* Provided information *
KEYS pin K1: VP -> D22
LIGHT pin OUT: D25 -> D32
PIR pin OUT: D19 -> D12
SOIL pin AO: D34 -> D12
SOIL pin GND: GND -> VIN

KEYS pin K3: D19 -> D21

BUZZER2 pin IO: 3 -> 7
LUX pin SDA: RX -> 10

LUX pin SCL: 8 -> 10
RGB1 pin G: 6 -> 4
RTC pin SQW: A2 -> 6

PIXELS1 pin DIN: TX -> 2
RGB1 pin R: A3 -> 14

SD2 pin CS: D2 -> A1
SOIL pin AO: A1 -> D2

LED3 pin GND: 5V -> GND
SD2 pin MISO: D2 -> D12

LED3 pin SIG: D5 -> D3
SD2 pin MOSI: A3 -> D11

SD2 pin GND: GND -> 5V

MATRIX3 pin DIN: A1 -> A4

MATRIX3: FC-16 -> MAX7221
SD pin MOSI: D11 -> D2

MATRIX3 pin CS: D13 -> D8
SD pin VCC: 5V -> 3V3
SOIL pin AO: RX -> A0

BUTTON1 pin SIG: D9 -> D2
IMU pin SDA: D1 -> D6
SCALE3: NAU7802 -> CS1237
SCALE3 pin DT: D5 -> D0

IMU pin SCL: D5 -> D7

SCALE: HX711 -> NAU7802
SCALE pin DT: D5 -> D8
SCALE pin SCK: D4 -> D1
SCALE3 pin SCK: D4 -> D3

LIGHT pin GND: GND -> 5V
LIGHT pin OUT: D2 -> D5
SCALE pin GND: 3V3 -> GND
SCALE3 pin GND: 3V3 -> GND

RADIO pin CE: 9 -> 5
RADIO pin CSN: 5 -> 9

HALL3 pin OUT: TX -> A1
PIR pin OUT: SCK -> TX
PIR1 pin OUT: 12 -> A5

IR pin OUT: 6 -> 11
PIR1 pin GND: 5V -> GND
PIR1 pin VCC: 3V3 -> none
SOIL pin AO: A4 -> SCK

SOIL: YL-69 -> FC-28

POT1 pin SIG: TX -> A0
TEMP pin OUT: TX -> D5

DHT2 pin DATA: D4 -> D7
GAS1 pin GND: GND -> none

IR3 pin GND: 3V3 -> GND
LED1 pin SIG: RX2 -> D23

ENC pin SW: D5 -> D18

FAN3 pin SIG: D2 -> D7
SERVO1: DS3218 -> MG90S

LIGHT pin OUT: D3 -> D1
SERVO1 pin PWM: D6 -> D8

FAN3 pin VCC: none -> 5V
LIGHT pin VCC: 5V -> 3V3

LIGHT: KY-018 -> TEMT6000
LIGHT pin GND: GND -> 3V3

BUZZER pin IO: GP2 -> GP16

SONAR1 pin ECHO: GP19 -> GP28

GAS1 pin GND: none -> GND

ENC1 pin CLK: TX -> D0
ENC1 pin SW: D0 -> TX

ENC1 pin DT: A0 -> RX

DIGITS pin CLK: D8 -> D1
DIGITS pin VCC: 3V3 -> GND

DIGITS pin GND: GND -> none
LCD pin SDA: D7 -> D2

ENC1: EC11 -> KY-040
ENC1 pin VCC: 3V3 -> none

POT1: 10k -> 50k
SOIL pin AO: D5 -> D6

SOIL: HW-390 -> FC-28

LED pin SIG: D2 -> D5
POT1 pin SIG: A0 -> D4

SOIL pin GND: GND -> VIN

* What to work on *
The output should be exactly the lines above from the line containing "SOIL pin AO: D34 -> D12" to the line containing "IR3 pin GND: 3V3 -> GND", inclusive, with no other lines.

* Answer box *
SOIL pin AO: D34 -> D12
SOIL pin GND: GND -> VIN

KEYS pin K3: D19 -> D21

BUZZER2 pin IO: 3 -> 7
LUX pin SDA: RX -> 10

LUX pin SCL: 8 -> 10
RGB1 pin G: 6 -> 4
RTC pin SQW: A2 -> 6

PIXELS1 pin DIN: TX -> 2
RGB1 pin R: A3 -> 14

SD2 pin CS: D2 -> A1
SOIL pin AO: A1 -> D2

LED3 pin GND: 5V -> GND
SD2 pin MISO: D2 -> D12

LED3 pin SIG: D5 -> D3
SD2 pin MOSI: A3 -> D11

SD2 pin GND: GND -> 5V

MATRIX3 pin DIN: A1 -> A4

MATRIX3: FC-16 -> MAX7221
SD pin MOSI: D11 -> D2

MATRIX3 pin CS: D13 -> D8
SD pin VCC: 5V -> 3V3
SOIL pin AO: RX -> A0

BUTTON1 pin SIG: D9 -> D2
IMU pin SDA: D1 -> D6
SCALE3: NAU7802 -> CS1237
SCALE3 pin DT: D5 -> D0

IMU pin SCL: D5 -> D7

SCALE: HX711 -> NAU7802
SCALE pin DT: D5 -> D8
SCALE pin SCK: D4 -> D1
SCALE3 pin SCK: D4 -> D3

LIGHT pin GND: GND -> 5V
LIGHT pin OUT: D2 -> D5
SCALE pin GND: 3V3 -> GND
SCALE3 pin GND: 3V3 -> GND

RADIO pin CE: 9 -> 5
RADIO pin CSN: 5 -> 9

HALL3 pin OUT: TX -> A1
PIR pin OUT: SCK -> TX
PIR1 pin OUT: 12 -> A5

IR pin OUT: 6 -> 11
PIR1 pin GND: 5V -> GND
PIR1 pin VCC: 3V3 -> none
SOIL pin AO: A4 -> SCK

SOIL: YL-69 -> FC-28

POT1 pin SIG: TX -> A0
TEMP pin OUT: TX -> D5

DHT2 pin DATA: D4 -> D7
GAS1 pin GND: GND -> none

IR3 pin GND: 3V3 -> GND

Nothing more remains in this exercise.